(Work required)
Reproduce exactly the entries from the "R9: none -> 82 (AC2, OUT)" line to the end. Skip all pictures.

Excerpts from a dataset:

━━━

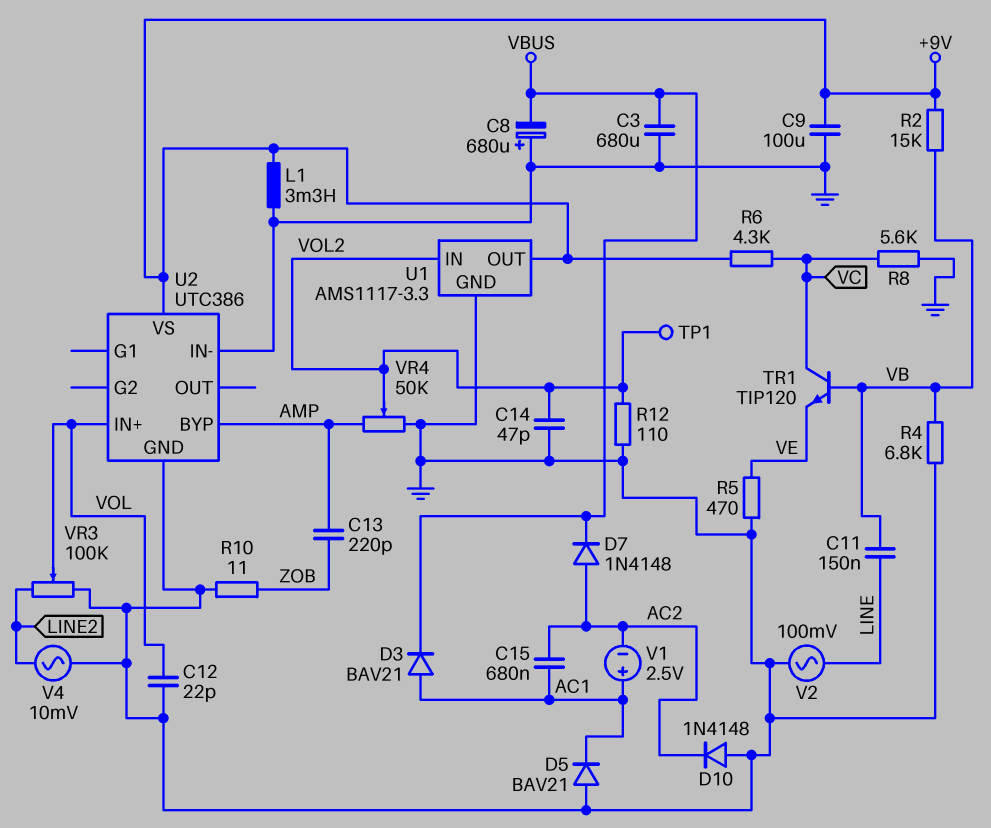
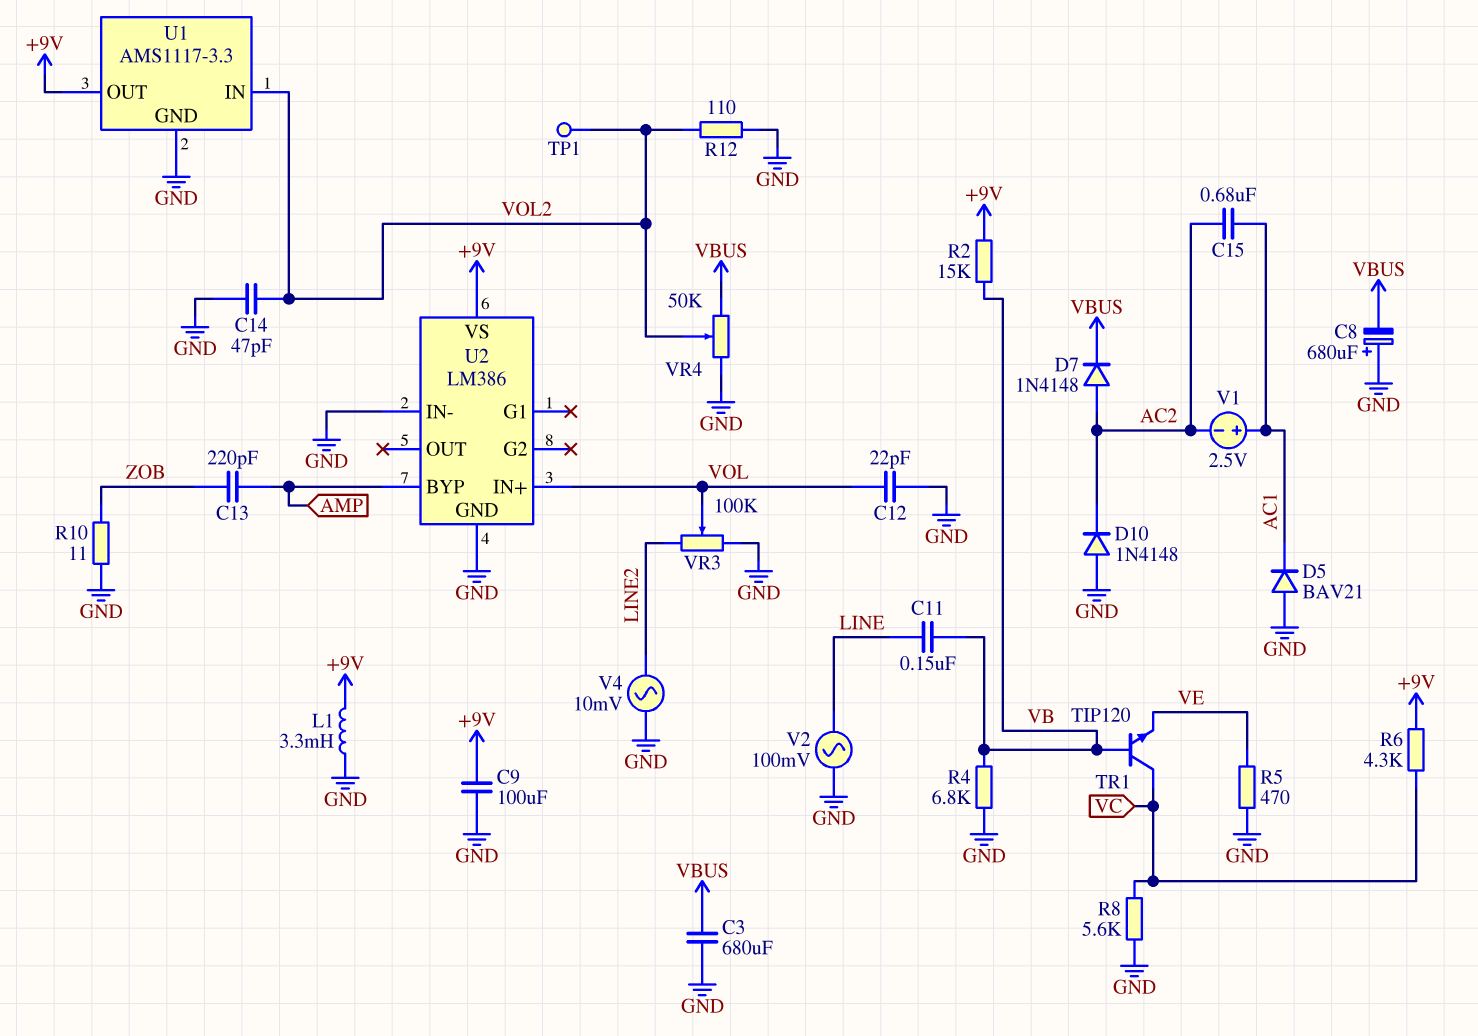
D3: diode BAV21 (A AC1, K VBUS) -> none
U2: UTC386 -> LM386
VR4: 50k (AMP, GND, wiper VOL2) -> 50k (GND, VBUS, wiper VOL2)

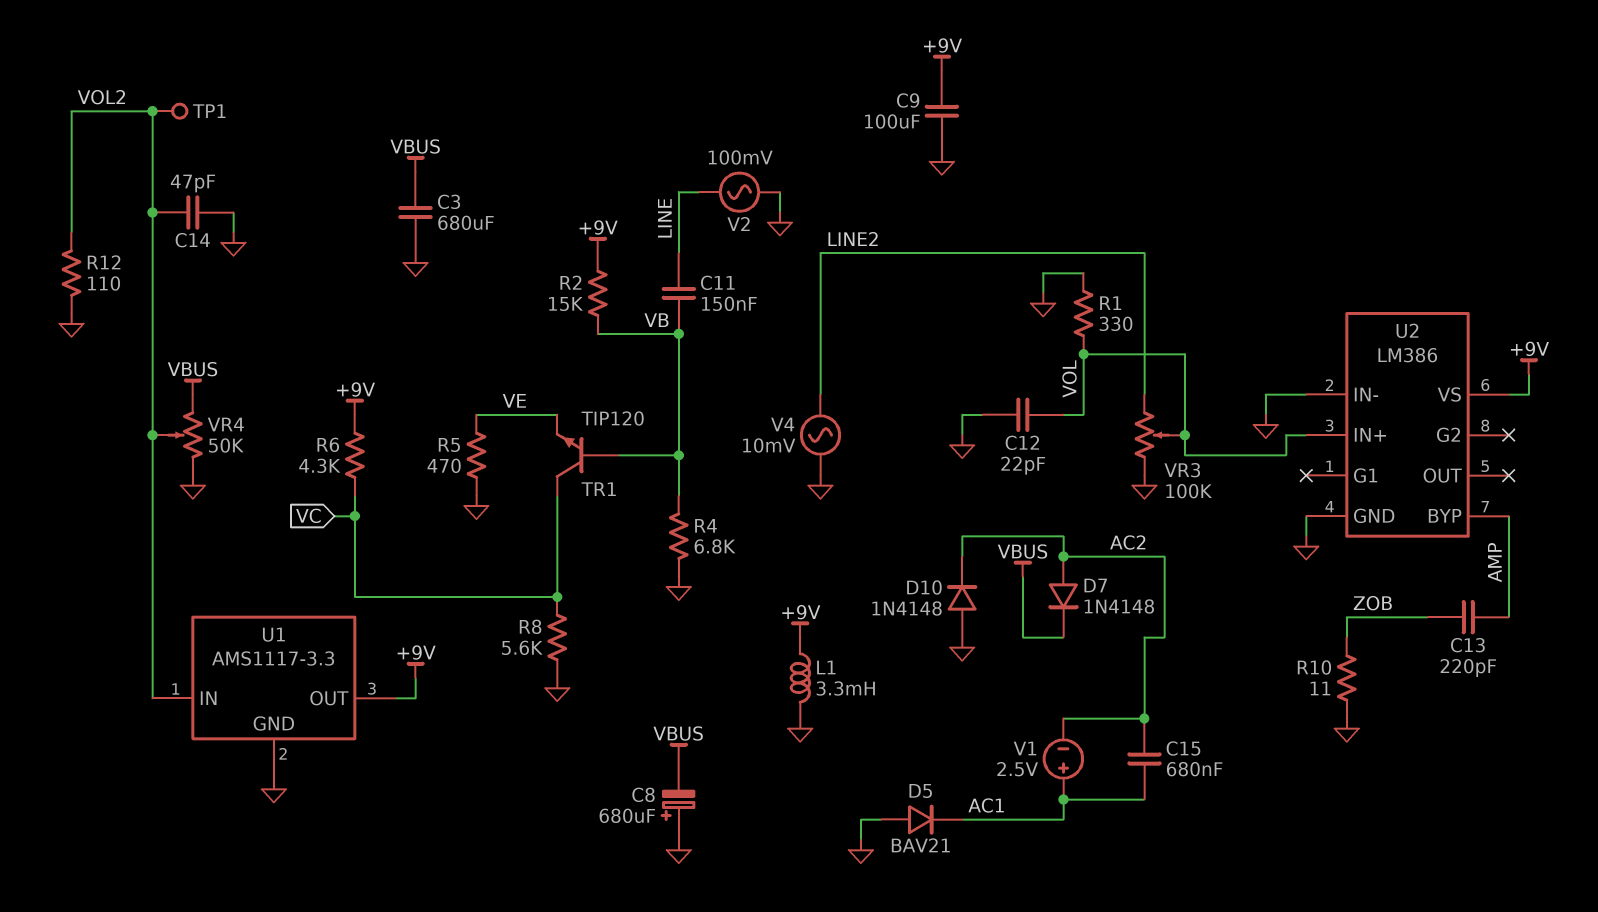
R1: none -> 330 (GND, VOL)

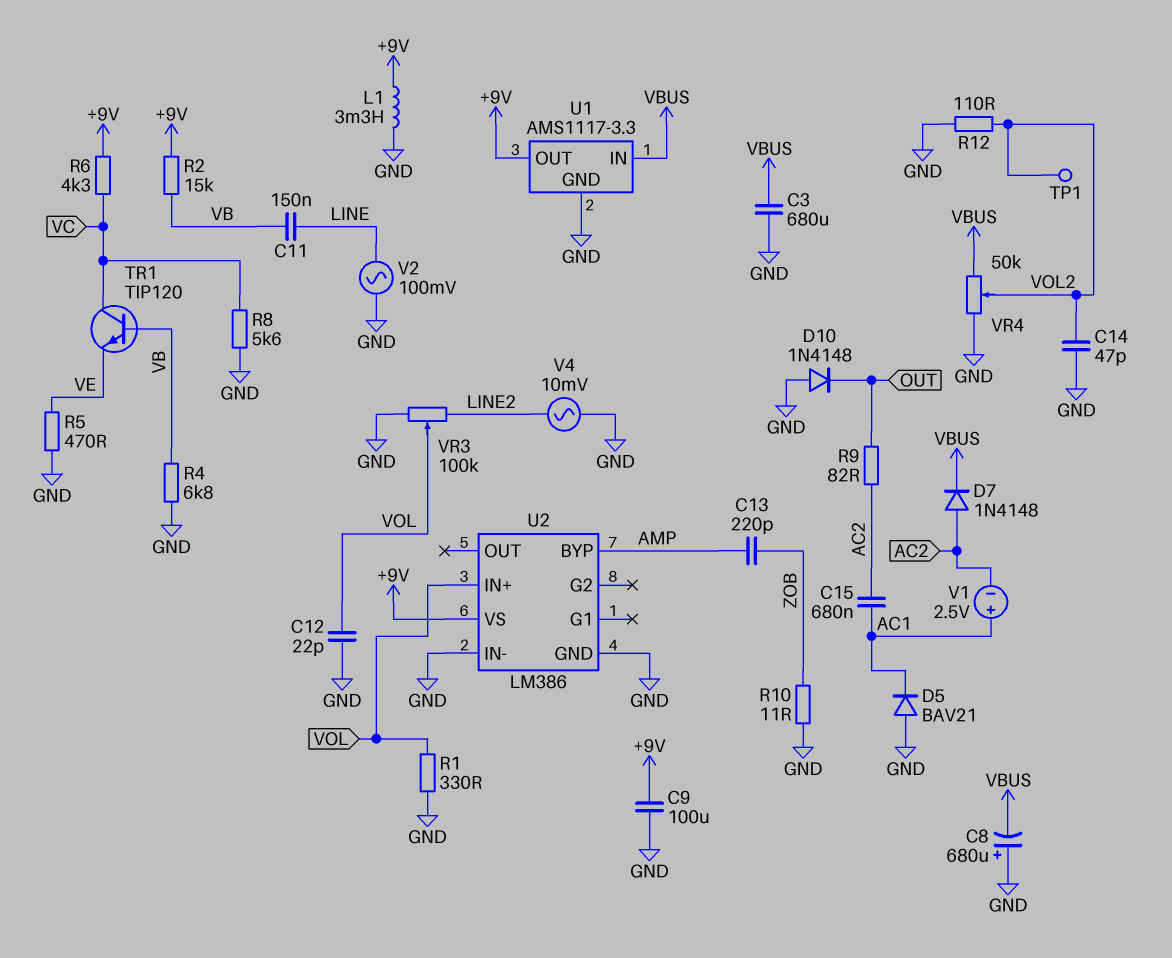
D10: diode 1N4148 (A GND, K AC2) -> diode 1N4148 (A GND, K OUT)
R9: none -> 82 (AC2, OUT)
U1 pin IN: VOL2 -> VBUS

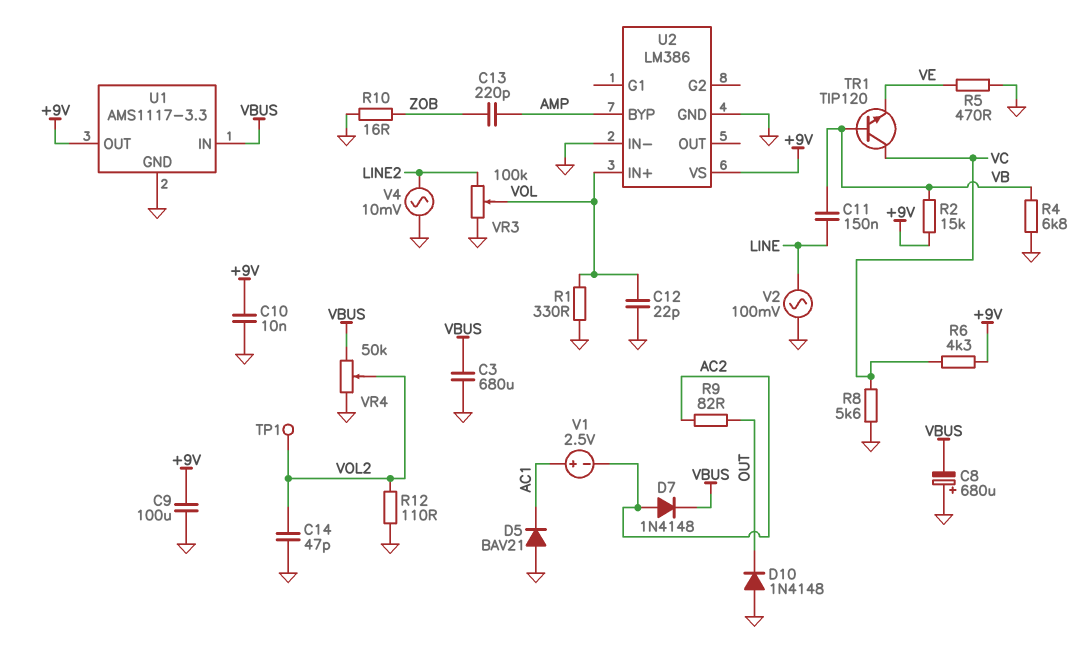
C10: none -> 10nF (+9V, GND)
C15: 680nF (AC1, AC2) -> none
L1: 3.3mH (+9V, GND) -> none
R10: 11 (GND, ZOB) -> 16 (GND, ZOB)

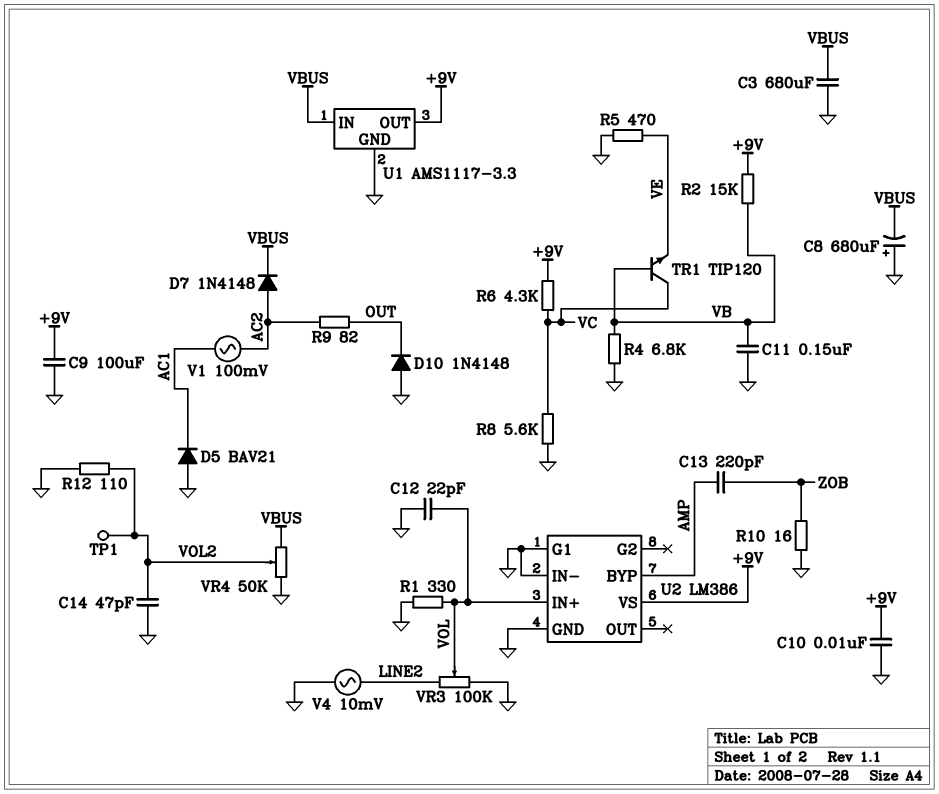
C11: 150nF (LINE, VB) -> 150nF (GND, VB)
U2 pin G1: none -> GND
V1: 2.5V (plus AC1, minus AC2) -> AC 100mV (AC1, AC2)
V2: AC 100mV (GND, LINE) -> none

━━━

(Solution below)
R9: none -> 82 (AC2, OUT)
U1 pin IN: VOL2 -> VBUS

C10: none -> 10nF (+9V, GND)
C15: 680nF (AC1, AC2) -> none
L1: 3.3mH (+9V, GND) -> none
R10: 11 (GND, ZOB) -> 16 (GND, ZOB)

C11: 150nF (LINE, VB) -> 150nF (GND, VB)
U2 pin G1: none -> GND
V1: 2.5V (plus AC1, minus AC2) -> AC 100mV (AC1, AC2)
V2: AC 100mV (GND, LINE) -> none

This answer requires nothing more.